● **WHAT IS NEEDED**:
Would you output the entries below only from the line containing "black camera: 2 -> 3" through the line containing "purple pyramid: 2 -> 1", exactly as they stand and with both ends included?

● **SUPPLIED RECORDS**:
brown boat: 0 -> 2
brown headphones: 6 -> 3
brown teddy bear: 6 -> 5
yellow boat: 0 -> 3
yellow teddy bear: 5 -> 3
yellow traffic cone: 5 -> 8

---

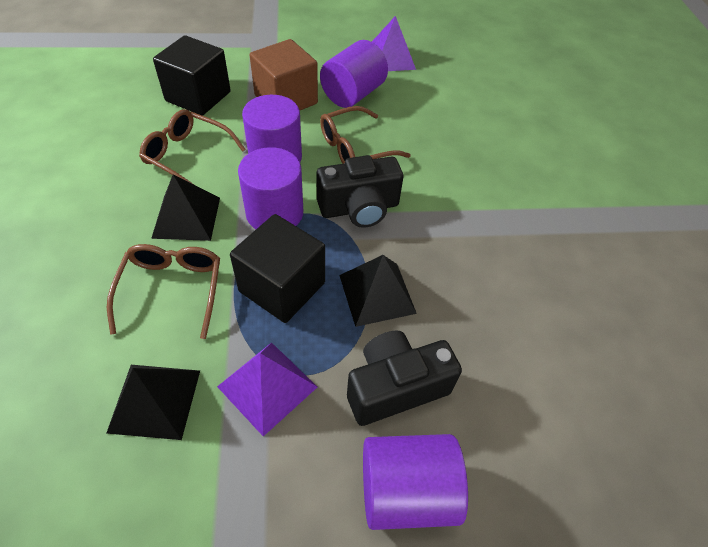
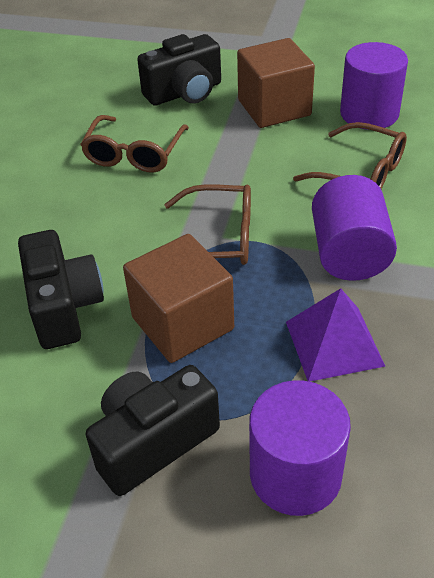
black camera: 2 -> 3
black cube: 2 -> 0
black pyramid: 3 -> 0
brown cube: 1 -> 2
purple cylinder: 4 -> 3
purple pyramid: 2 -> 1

● **SOLUTION TO THIS PROBLEM**:
black camera: 2 -> 3
black cube: 2 -> 0
black pyramid: 3 -> 0
brown cube: 1 -> 2
purple cylinder: 4 -> 3
purple pyramid: 2 -> 1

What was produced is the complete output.